**Work item**
What you need to produce from the material below is an exact transcription of the lines from the one with "brown dice: 3 -> 1" through the one with "turquoise spoon: 1 -> 2", both included, and no other line.

**Exercise data**
::::

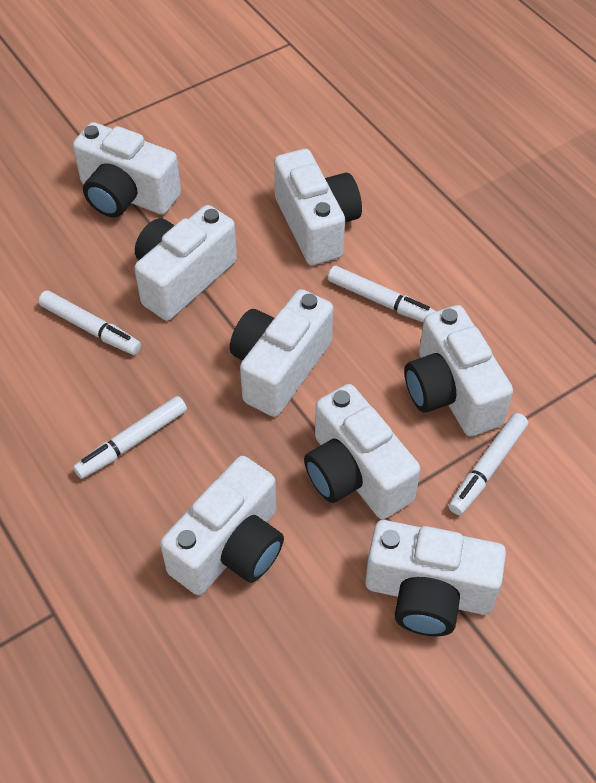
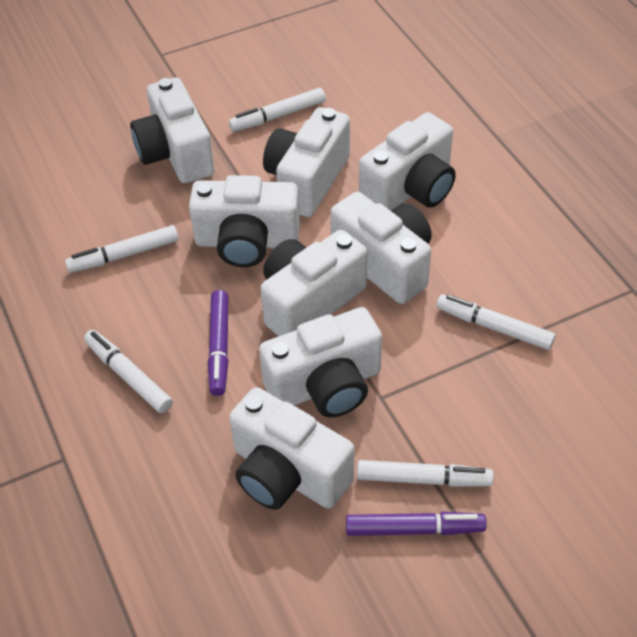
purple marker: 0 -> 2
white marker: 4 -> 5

::::

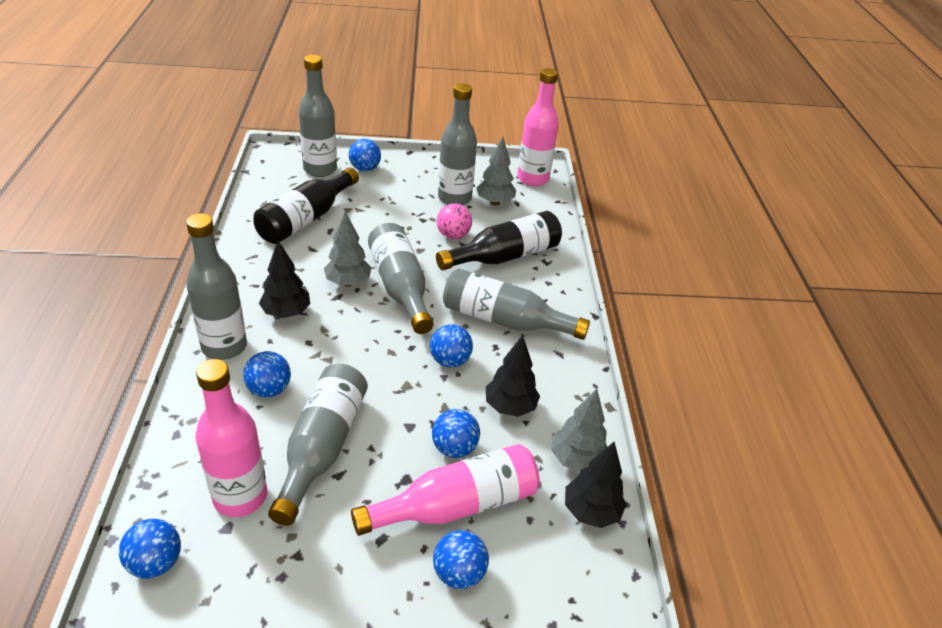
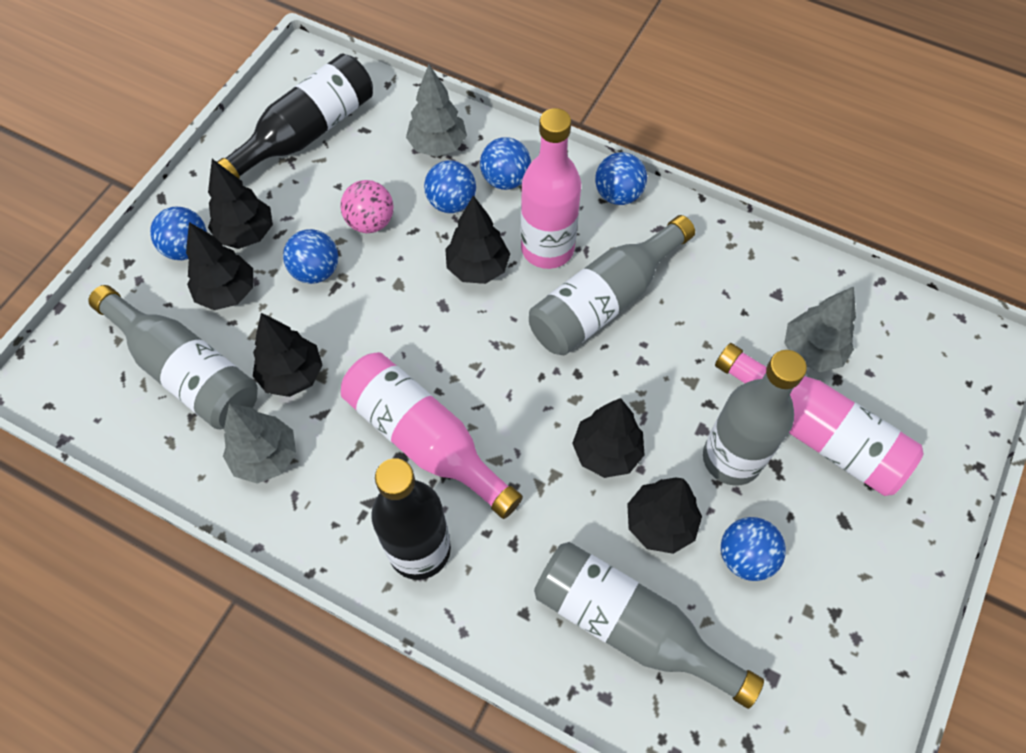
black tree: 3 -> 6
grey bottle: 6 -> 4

::::

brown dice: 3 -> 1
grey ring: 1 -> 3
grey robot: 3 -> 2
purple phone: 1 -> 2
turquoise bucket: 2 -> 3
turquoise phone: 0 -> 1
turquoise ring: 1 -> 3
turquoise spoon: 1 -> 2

::::

**Your solution**
brown dice: 3 -> 1
grey ring: 1 -> 3
grey robot: 3 -> 2
purple phone: 1 -> 2
turquoise bucket: 2 -> 3
turquoise phone: 0 -> 1
turquoise ring: 1 -> 3
turquoise spoon: 1 -> 2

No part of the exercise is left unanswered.